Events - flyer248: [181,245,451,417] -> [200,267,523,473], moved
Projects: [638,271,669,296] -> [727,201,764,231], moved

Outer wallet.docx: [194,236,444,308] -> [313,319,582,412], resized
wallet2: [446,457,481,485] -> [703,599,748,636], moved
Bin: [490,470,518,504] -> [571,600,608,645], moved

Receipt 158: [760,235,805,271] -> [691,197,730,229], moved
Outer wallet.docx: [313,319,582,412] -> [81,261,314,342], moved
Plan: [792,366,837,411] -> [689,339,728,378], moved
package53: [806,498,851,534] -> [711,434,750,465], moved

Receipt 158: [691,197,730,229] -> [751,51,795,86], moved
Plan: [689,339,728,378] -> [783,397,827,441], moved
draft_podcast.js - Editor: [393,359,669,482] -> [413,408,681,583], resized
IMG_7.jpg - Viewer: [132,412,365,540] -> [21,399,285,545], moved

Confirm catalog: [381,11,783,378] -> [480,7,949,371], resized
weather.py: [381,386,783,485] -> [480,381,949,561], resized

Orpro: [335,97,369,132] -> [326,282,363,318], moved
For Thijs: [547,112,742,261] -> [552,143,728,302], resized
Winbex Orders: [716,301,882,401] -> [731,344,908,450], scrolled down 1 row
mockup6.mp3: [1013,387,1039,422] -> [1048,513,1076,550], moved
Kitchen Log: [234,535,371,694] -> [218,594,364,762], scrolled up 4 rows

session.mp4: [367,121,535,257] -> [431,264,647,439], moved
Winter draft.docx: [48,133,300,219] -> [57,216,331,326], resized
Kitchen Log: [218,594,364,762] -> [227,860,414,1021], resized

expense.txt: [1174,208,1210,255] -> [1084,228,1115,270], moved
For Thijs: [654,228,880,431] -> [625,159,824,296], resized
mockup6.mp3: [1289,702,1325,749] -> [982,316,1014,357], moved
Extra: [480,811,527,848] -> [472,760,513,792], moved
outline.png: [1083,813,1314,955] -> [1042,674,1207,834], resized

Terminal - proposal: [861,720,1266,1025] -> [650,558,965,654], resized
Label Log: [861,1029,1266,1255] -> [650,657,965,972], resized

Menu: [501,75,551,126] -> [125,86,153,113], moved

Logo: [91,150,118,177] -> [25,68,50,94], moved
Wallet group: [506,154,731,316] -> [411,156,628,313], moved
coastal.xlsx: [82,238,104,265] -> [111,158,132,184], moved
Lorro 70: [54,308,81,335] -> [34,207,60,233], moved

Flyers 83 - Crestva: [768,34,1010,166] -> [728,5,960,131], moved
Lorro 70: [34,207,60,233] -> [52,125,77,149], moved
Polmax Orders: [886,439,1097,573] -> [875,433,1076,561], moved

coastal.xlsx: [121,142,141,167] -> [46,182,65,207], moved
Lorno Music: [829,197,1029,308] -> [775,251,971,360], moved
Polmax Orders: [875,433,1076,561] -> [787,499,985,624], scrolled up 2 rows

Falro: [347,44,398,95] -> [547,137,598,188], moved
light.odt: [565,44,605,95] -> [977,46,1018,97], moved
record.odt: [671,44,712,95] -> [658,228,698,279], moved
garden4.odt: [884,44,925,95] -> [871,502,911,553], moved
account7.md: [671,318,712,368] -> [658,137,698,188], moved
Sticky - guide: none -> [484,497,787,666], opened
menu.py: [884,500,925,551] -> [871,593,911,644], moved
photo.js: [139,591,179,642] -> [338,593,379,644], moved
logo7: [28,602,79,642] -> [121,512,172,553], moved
......
• _Assignment_
Copy every record once more, exactly as given.

• _Response area_
Events - flyer248: [181,245,451,417] -> [200,267,523,473], moved
Projects: [638,271,669,296] -> [727,201,764,231], moved

Outer wallet.docx: [194,236,444,308] -> [313,319,582,412], resized
wallet2: [446,457,481,485] -> [703,599,748,636], moved
Bin: [490,470,518,504] -> [571,600,608,645], moved

Receipt 158: [760,235,805,271] -> [691,197,730,229], moved
Outer wallet.docx: [313,319,582,412] -> [81,261,314,342], moved
Plan: [792,366,837,411] -> [689,339,728,378], moved
package53: [806,498,851,534] -> [711,434,750,465], moved

Receipt 158: [691,197,730,229] -> [751,51,795,86], moved
Plan: [689,339,728,378] -> [783,397,827,441], moved
draft_podcast.js - Editor: [393,359,669,482] -> [413,408,681,583], resized
IMG_7.jpg - Viewer: [132,412,365,540] -> [21,399,285,545], moved

Confirm catalog: [381,11,783,378] -> [480,7,949,371], resized
weather.py: [381,386,783,485] -> [480,381,949,561], resized

Orpro: [335,97,369,132] -> [326,282,363,318], moved
For Thijs: [547,112,742,261] -> [552,143,728,302], resized
Winbex Orders: [716,301,882,401] -> [731,344,908,450], scrolled down 1 row
mockup6.mp3: [1013,387,1039,422] -> [1048,513,1076,550], moved
Kitchen Log: [234,535,371,694] -> [218,594,364,762], scrolled up 4 rows

session.mp4: [367,121,535,257] -> [431,264,647,439], moved
Winter draft.docx: [48,133,300,219] -> [57,216,331,326], resized
Kitchen Log: [218,594,364,762] -> [227,860,414,1021], resized

expense.txt: [1174,208,1210,255] -> [1084,228,1115,270], moved
For Thijs: [654,228,880,431] -> [625,159,824,296], resized
mockup6.mp3: [1289,702,1325,749] -> [982,316,1014,357], moved
Extra: [480,811,527,848] -> [472,760,513,792], moved
outline.png: [1083,813,1314,955] -> [1042,674,1207,834], resized

Terminal - proposal: [861,720,1266,1025] -> [650,558,965,654], resized
Label Log: [861,1029,1266,1255] -> [650,657,965,972], resized

Menu: [501,75,551,126] -> [125,86,153,113], moved

Logo: [91,150,118,177] -> [25,68,50,94], moved
Wallet group: [506,154,731,316] -> [411,156,628,313], moved
coastal.xlsx: [82,238,104,265] -> [111,158,132,184], moved
Lorro 70: [54,308,81,335] -> [34,207,60,233], moved

Flyers 83 - Crestva: [768,34,1010,166] -> [728,5,960,131], moved
Lorro 70: [34,207,60,233] -> [52,125,77,149], moved
Polmax Orders: [886,439,1097,573] -> [875,433,1076,561], moved

coastal.xlsx: [121,142,141,167] -> [46,182,65,207], moved
Lorno Music: [829,197,1029,308] -> [775,251,971,360], moved
Polmax Orders: [875,433,1076,561] -> [787,499,985,624], scrolled up 2 rows

Falro: [347,44,398,95] -> [547,137,598,188], moved
light.odt: [565,44,605,95] -> [977,46,1018,97], moved
record.odt: [671,44,712,95] -> [658,228,698,279], moved
garden4.odt: [884,44,925,95] -> [871,502,911,553], moved
account7.md: [671,318,712,368] -> [658,137,698,188], moved
Sticky - guide: none -> [484,497,787,666], opened
menu.py: [884,500,925,551] -> [871,593,911,644], moved
photo.js: [139,591,179,642] -> [338,593,379,644], moved
logo7: [28,602,79,642] -> [121,512,172,553], moved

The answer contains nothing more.